== Segment start ==

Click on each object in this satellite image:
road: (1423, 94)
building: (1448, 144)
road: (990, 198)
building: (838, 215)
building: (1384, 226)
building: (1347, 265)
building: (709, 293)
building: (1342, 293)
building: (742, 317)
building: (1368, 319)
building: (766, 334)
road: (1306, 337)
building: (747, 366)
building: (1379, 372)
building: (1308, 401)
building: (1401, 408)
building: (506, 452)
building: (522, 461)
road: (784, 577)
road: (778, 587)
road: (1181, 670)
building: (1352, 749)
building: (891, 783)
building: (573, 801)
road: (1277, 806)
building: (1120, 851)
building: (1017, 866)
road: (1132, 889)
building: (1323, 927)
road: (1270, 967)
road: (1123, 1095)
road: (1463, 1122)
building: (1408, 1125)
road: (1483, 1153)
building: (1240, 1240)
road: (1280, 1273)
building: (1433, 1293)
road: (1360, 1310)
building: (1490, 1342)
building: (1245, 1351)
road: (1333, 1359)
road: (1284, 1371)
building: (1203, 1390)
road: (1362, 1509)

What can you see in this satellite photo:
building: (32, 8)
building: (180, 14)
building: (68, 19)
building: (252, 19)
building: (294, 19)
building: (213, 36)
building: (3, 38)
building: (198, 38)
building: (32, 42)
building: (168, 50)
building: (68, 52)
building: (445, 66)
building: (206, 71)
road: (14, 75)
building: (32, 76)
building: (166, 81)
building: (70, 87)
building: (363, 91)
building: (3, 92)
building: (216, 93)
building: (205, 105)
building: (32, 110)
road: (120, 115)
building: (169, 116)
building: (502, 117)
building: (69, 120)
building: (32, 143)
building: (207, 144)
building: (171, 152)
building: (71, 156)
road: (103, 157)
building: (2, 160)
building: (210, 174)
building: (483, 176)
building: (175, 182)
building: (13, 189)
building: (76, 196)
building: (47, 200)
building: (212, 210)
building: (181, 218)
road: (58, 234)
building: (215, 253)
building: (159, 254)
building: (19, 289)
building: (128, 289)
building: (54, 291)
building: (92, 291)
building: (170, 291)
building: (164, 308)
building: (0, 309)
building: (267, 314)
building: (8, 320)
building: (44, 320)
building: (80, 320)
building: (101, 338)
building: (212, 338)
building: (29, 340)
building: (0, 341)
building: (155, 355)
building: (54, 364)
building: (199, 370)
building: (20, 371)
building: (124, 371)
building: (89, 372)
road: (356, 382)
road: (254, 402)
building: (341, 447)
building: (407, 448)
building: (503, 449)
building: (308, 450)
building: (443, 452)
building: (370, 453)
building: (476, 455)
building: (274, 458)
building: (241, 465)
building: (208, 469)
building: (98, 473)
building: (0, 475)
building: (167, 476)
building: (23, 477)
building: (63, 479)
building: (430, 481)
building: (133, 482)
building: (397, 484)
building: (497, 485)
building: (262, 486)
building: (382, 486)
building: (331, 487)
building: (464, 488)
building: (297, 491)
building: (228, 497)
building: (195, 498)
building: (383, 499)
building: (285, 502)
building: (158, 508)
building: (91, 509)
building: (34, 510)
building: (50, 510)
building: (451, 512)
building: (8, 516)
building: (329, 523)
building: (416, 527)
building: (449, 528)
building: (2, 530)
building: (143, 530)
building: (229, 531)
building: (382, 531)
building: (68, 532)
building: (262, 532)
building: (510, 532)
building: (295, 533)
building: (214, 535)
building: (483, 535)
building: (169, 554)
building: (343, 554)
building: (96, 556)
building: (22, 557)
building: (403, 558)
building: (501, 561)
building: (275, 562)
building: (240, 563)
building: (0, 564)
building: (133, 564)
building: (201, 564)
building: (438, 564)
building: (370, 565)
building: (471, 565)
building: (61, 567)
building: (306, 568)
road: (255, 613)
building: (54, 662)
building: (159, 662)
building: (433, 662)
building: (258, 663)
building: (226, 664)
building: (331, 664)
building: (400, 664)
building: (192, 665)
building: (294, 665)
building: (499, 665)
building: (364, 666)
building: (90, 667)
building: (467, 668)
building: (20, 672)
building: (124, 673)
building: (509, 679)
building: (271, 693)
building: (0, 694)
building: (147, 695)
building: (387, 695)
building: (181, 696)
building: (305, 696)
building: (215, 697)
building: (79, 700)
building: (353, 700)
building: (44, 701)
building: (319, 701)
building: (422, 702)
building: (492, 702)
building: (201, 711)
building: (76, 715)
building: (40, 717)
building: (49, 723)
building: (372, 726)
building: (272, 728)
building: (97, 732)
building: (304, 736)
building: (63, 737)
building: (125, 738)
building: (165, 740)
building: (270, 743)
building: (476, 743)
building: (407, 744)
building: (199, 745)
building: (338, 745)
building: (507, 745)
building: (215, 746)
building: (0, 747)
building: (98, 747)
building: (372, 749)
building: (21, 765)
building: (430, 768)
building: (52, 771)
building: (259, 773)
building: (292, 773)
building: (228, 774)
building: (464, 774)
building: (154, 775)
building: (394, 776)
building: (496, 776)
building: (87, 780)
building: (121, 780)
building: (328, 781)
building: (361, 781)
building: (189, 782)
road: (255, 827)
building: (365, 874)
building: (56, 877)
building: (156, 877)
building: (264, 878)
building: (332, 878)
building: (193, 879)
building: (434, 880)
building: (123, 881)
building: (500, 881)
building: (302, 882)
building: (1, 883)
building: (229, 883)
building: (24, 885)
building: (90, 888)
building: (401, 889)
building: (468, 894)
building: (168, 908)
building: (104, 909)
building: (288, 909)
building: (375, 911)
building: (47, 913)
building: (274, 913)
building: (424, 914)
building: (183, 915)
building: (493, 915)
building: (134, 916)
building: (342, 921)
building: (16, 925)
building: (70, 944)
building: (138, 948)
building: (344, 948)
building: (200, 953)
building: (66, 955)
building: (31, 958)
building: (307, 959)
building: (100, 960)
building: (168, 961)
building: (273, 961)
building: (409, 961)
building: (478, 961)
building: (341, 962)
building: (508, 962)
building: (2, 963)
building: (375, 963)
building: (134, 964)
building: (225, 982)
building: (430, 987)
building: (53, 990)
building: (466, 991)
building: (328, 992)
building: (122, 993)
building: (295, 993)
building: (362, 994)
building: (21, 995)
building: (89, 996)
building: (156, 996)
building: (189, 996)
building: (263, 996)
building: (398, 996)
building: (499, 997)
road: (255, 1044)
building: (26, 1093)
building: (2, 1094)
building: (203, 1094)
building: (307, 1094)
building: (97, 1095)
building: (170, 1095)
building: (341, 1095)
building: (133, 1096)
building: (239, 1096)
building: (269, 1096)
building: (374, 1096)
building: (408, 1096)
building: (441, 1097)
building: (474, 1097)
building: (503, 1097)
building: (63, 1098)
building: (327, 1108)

== Segment end ==

Your objective:
Could you type out every entry again exactly as it stands?

Solution to this task:
Click on each object in this satellite image:
road: (1423, 94)
building: (1448, 144)
road: (990, 198)
building: (838, 215)
building: (1384, 226)
building: (1347, 265)
building: (709, 293)
building: (1342, 293)
building: (742, 317)
building: (1368, 319)
building: (766, 334)
road: (1306, 337)
building: (747, 366)
building: (1379, 372)
building: (1308, 401)
building: (1401, 408)
building: (506, 452)
building: (522, 461)
road: (784, 577)
road: (778, 587)
road: (1181, 670)
building: (1352, 749)
building: (891, 783)
building: (573, 801)
road: (1277, 806)
building: (1120, 851)
building: (1017, 866)
road: (1132, 889)
building: (1323, 927)
road: (1270, 967)
road: (1123, 1095)
road: (1463, 1122)
building: (1408, 1125)
road: (1483, 1153)
building: (1240, 1240)
road: (1280, 1273)
building: (1433, 1293)
road: (1360, 1310)
building: (1490, 1342)
building: (1245, 1351)
road: (1333, 1359)
road: (1284, 1371)
building: (1203, 1390)
road: (1362, 1509)

What can you see in this satellite photo:
building: (32, 8)
building: (180, 14)
building: (68, 19)
building: (252, 19)
building: (294, 19)
building: (213, 36)
building: (3, 38)
building: (198, 38)
building: (32, 42)
building: (168, 50)
building: (68, 52)
building: (445, 66)
building: (206, 71)
road: (14, 75)
building: (32, 76)
building: (166, 81)
building: (70, 87)
building: (363, 91)
building: (3, 92)
building: (216, 93)
building: (205, 105)
building: (32, 110)
road: (120, 115)
building: (169, 116)
building: (502, 117)
building: (69, 120)
building: (32, 143)
building: (207, 144)
building: (171, 152)
building: (71, 156)
road: (103, 157)
building: (2, 160)
building: (210, 174)
building: (483, 176)
building: (175, 182)
building: (13, 189)
building: (76, 196)
building: (47, 200)
building: (212, 210)
building: (181, 218)
road: (58, 234)
building: (215, 253)
building: (159, 254)
building: (19, 289)
building: (128, 289)
building: (54, 291)
building: (92, 291)
building: (170, 291)
building: (164, 308)
building: (0, 309)
building: (267, 314)
building: (8, 320)
building: (44, 320)
building: (80, 320)
building: (101, 338)
building: (212, 338)
building: (29, 340)
building: (0, 341)
building: (155, 355)
building: (54, 364)
building: (199, 370)
building: (20, 371)
building: (124, 371)
building: (89, 372)
road: (356, 382)
road: (254, 402)
building: (341, 447)
building: (407, 448)
building: (503, 449)
building: (308, 450)
building: (443, 452)
building: (370, 453)
building: (476, 455)
building: (274, 458)
building: (241, 465)
building: (208, 469)
building: (98, 473)
building: (0, 475)
building: (167, 476)
building: (23, 477)
building: (63, 479)
building: (430, 481)
building: (133, 482)
building: (397, 484)
building: (497, 485)
building: (262, 486)
building: (382, 486)
building: (331, 487)
building: (464, 488)
building: (297, 491)
building: (228, 497)
building: (195, 498)
building: (383, 499)
building: (285, 502)
building: (158, 508)
building: (91, 509)
building: (34, 510)
building: (50, 510)
building: (451, 512)
building: (8, 516)
building: (329, 523)
building: (416, 527)
building: (449, 528)
building: (2, 530)
building: (143, 530)
building: (229, 531)
building: (382, 531)
building: (68, 532)
building: (262, 532)
building: (510, 532)
building: (295, 533)
building: (214, 535)
building: (483, 535)
building: (169, 554)
building: (343, 554)
building: (96, 556)
building: (22, 557)
building: (403, 558)
building: (501, 561)
building: (275, 562)
building: (240, 563)
building: (0, 564)
building: (133, 564)
building: (201, 564)
building: (438, 564)
building: (370, 565)
building: (471, 565)
building: (61, 567)
building: (306, 568)
road: (255, 613)
building: (54, 662)
building: (159, 662)
building: (433, 662)
building: (258, 663)
building: (226, 664)
building: (331, 664)
building: (400, 664)
building: (192, 665)
building: (294, 665)
building: (499, 665)
building: (364, 666)
building: (90, 667)
building: (467, 668)
building: (20, 672)
building: (124, 673)
building: (509, 679)
building: (271, 693)
building: (0, 694)
building: (147, 695)
building: (387, 695)
building: (181, 696)
building: (305, 696)
building: (215, 697)
building: (79, 700)
building: (353, 700)
building: (44, 701)
building: (319, 701)
building: (422, 702)
building: (492, 702)
building: (201, 711)
building: (76, 715)
building: (40, 717)
building: (49, 723)
building: (372, 726)
building: (272, 728)
building: (97, 732)
building: (304, 736)
building: (63, 737)
building: (125, 738)
building: (165, 740)
building: (270, 743)
building: (476, 743)
building: (407, 744)
building: (199, 745)
building: (338, 745)
building: (507, 745)
building: (215, 746)
building: (0, 747)
building: (98, 747)
building: (372, 749)
building: (21, 765)
building: (430, 768)
building: (52, 771)
building: (259, 773)
building: (292, 773)
building: (228, 774)
building: (464, 774)
building: (154, 775)
building: (394, 776)
building: (496, 776)
building: (87, 780)
building: (121, 780)
building: (328, 781)
building: (361, 781)
building: (189, 782)
road: (255, 827)
building: (365, 874)
building: (56, 877)
building: (156, 877)
building: (264, 878)
building: (332, 878)
building: (193, 879)
building: (434, 880)
building: (123, 881)
building: (500, 881)
building: (302, 882)
building: (1, 883)
building: (229, 883)
building: (24, 885)
building: (90, 888)
building: (401, 889)
building: (468, 894)
building: (168, 908)
building: (104, 909)
building: (288, 909)
building: (375, 911)
building: (47, 913)
building: (274, 913)
building: (424, 914)
building: (183, 915)
building: (493, 915)
building: (134, 916)
building: (342, 921)
building: (16, 925)
building: (70, 944)
building: (138, 948)
building: (344, 948)
building: (200, 953)
building: (66, 955)
building: (31, 958)
building: (307, 959)
building: (100, 960)
building: (168, 961)
building: (273, 961)
building: (409, 961)
building: (478, 961)
building: (341, 962)
building: (508, 962)
building: (2, 963)
building: (375, 963)
building: (134, 964)
building: (225, 982)
building: (430, 987)
building: (53, 990)
building: (466, 991)
building: (328, 992)
building: (122, 993)
building: (295, 993)
building: (362, 994)
building: (21, 995)
building: (89, 996)
building: (156, 996)
building: (189, 996)
building: (263, 996)
building: (398, 996)
building: (499, 997)
road: (255, 1044)
building: (26, 1093)
building: (2, 1094)
building: (203, 1094)
building: (307, 1094)
building: (97, 1095)
building: (170, 1095)
building: (341, 1095)
building: (133, 1096)
building: (239, 1096)
building: (269, 1096)
building: (374, 1096)
building: (408, 1096)
building: (441, 1097)
building: (474, 1097)
building: (503, 1097)
building: (63, 1098)
building: (327, 1108)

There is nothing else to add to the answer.